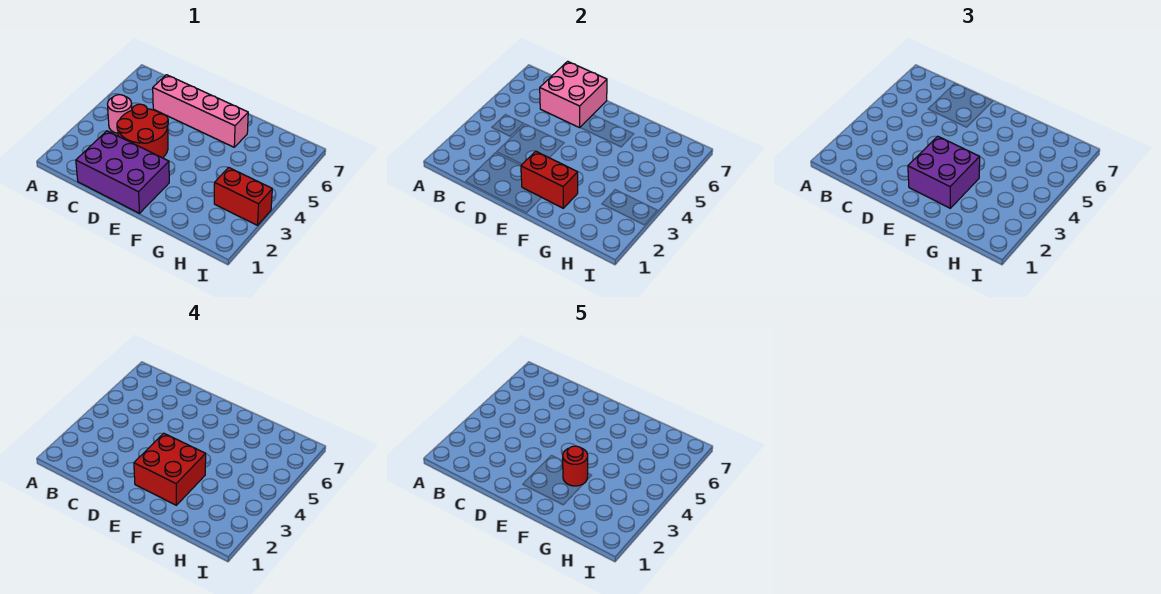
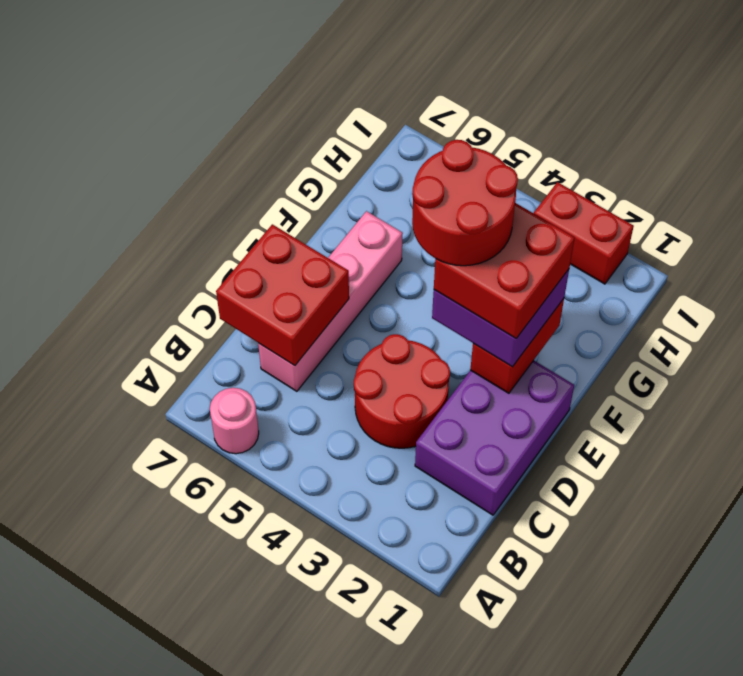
pink round brick B4 level 1 -> pink round brick A6 level 1
pink brick C6:D7 level 2 -> red brick C6:D7 level 2
red round brick F3 level 5 -> red round brick E3:F4 level 5
red brick H3:I3 level 1 -> red brick I2:I3 level 1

__Task item__
Transcribe the data word for word, with no images.

__Response to this task__
pink round brick B4 level 1 -> pink round brick A6 level 1
pink brick C6:D7 level 2 -> red brick C6:D7 level 2
red round brick F3 level 5 -> red round brick E3:F4 level 5
red brick H3:I3 level 1 -> red brick I2:I3 level 1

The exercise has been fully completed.